Collected data
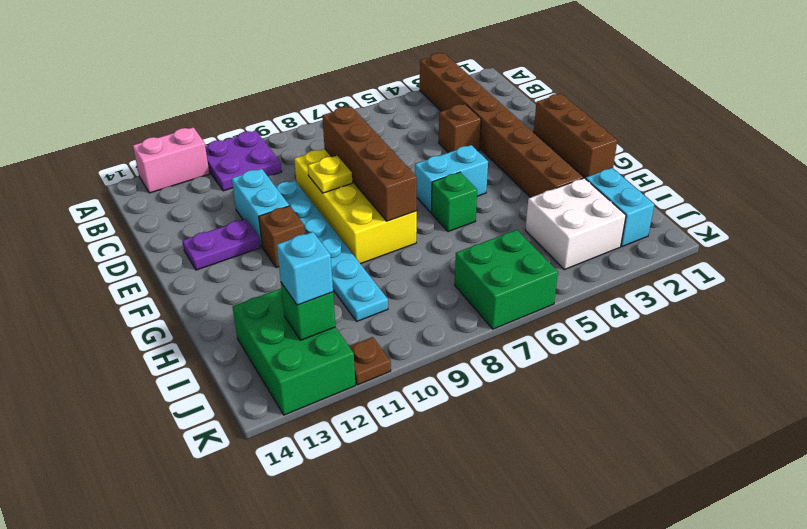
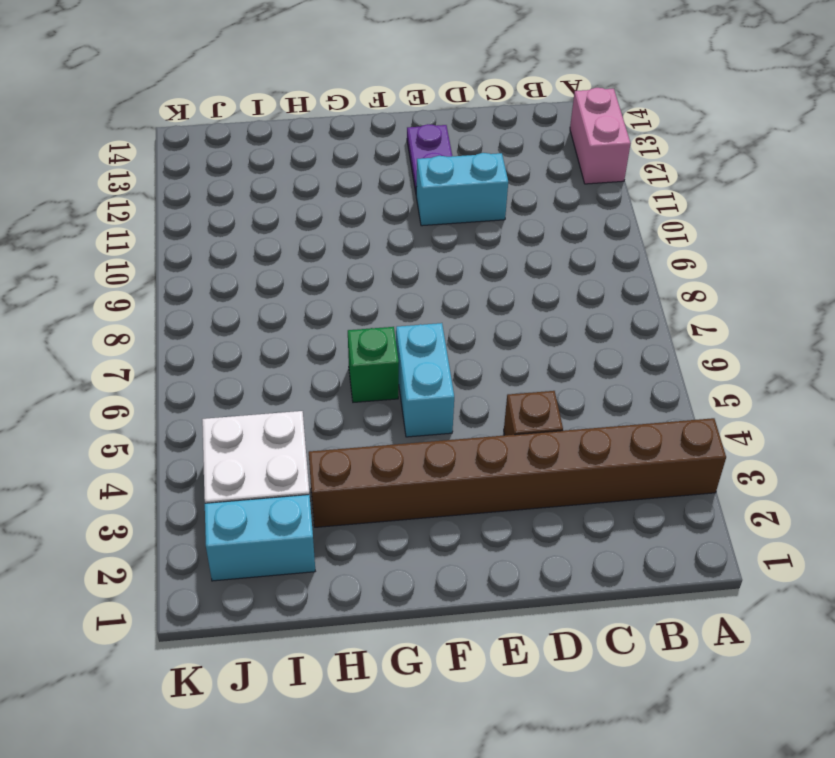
none -> purple plate A10:B11 level 1
none -> yellow brick D8:G9 level 1
none -> cyan plate D10:I10 level 1

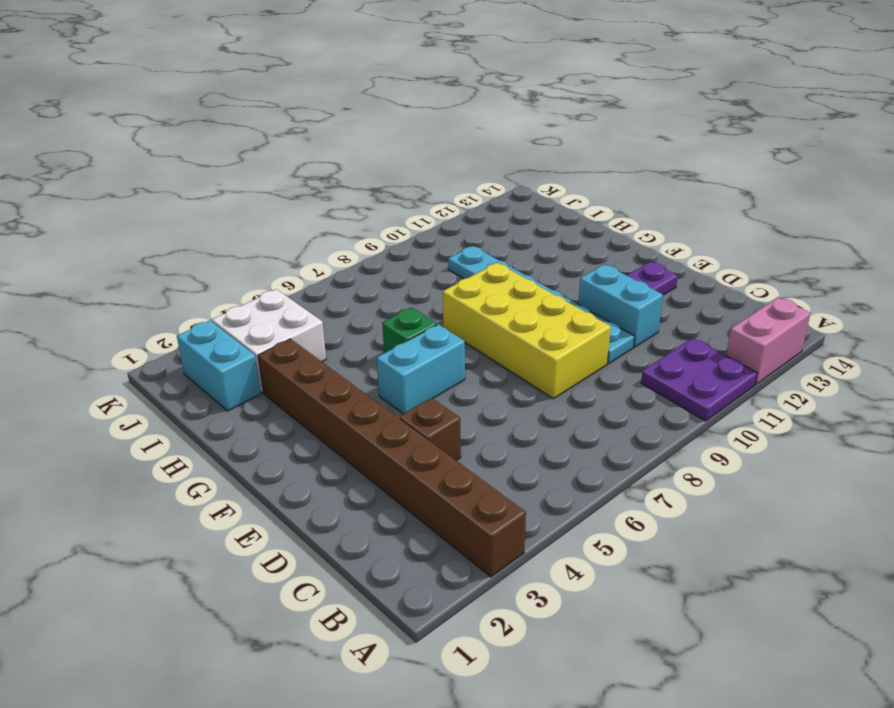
none -> brown brick E1:G1 level 1
none -> brown brick F11 level 1
none -> green brick I12:K13 level 1

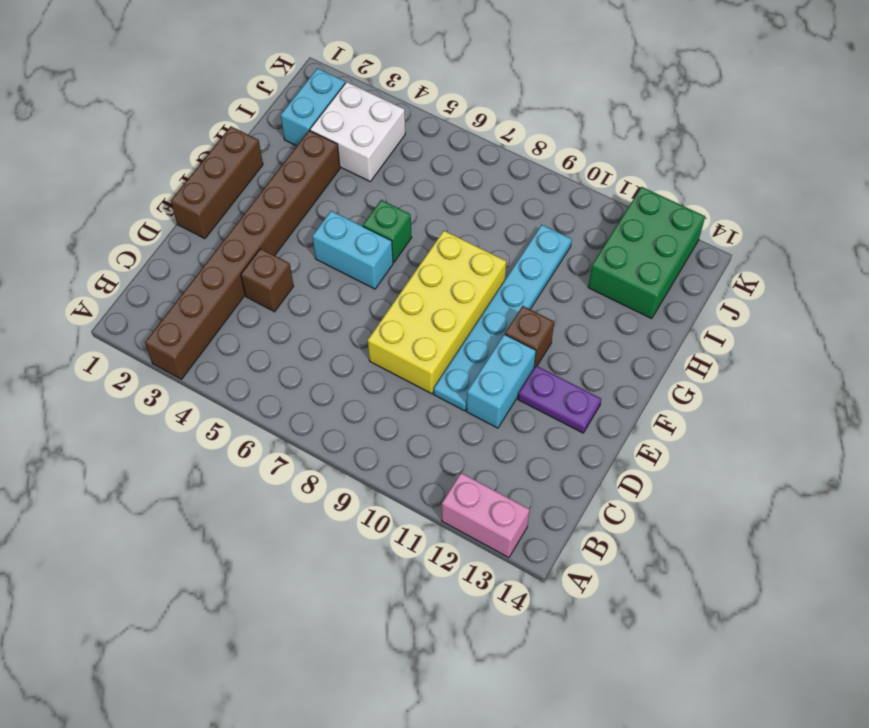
none -> purple plate A10:B11 level 1
none -> green brick J6:K7 level 1
none -> brown plate K11 level 1

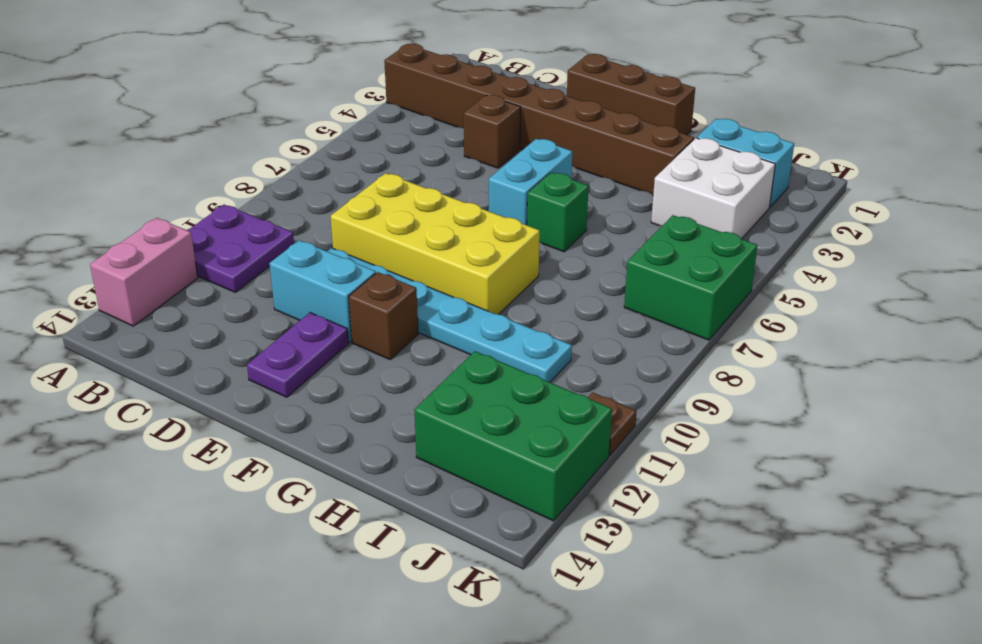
none -> brown brick D8:G8 level 2
none -> yellow plate E9 level 2
none -> green brick J12 level 2

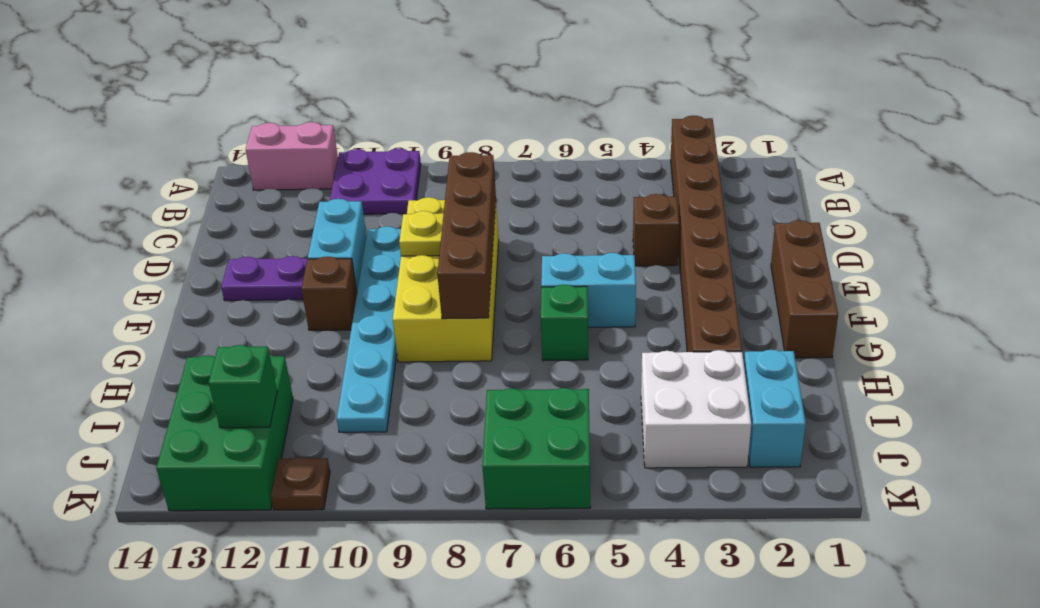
none -> cyan brick J12 level 3

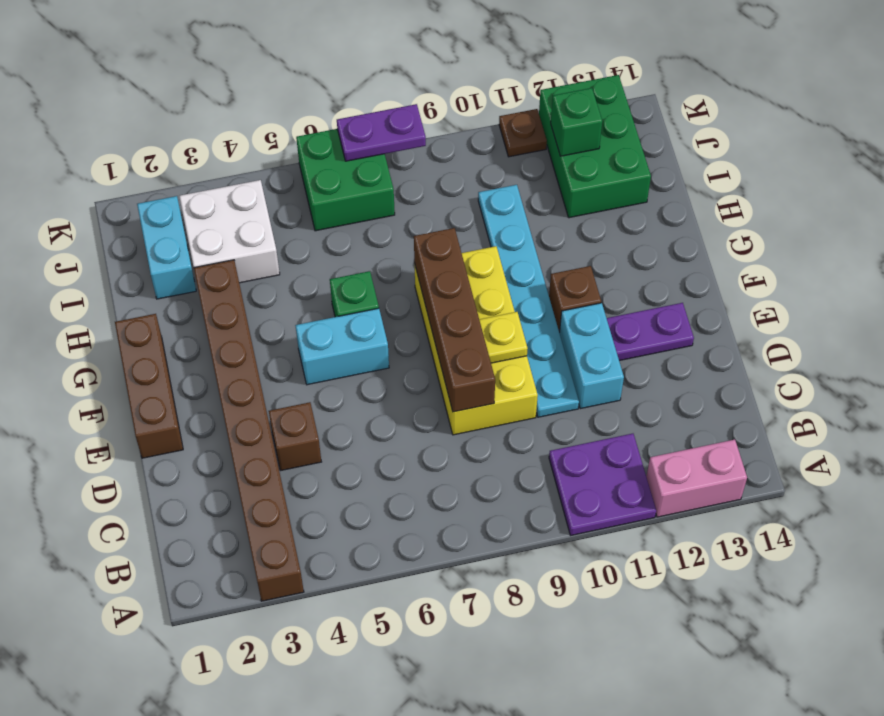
purple plate K7:K8 level 2 -> none
none -> cyan brick J12 level 3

:: About this task ::
The records above should be written out in full and unchanged, except that pictures are dropped.

:: Completed task ::
none -> purple plate A10:B11 level 1
none -> yellow brick D8:G9 level 1
none -> cyan plate D10:I10 level 1

none -> brown brick E1:G1 level 1
none -> brown brick F11 level 1
none -> green brick I12:K13 level 1

none -> purple plate A10:B11 level 1
none -> green brick J6:K7 level 1
none -> brown plate K11 level 1

none -> brown brick D8:G8 level 2
none -> yellow plate E9 level 2
none -> green brick J12 level 2

none -> cyan brick J12 level 3

purple plate K7:K8 level 2 -> none
none -> cyan brick J12 level 3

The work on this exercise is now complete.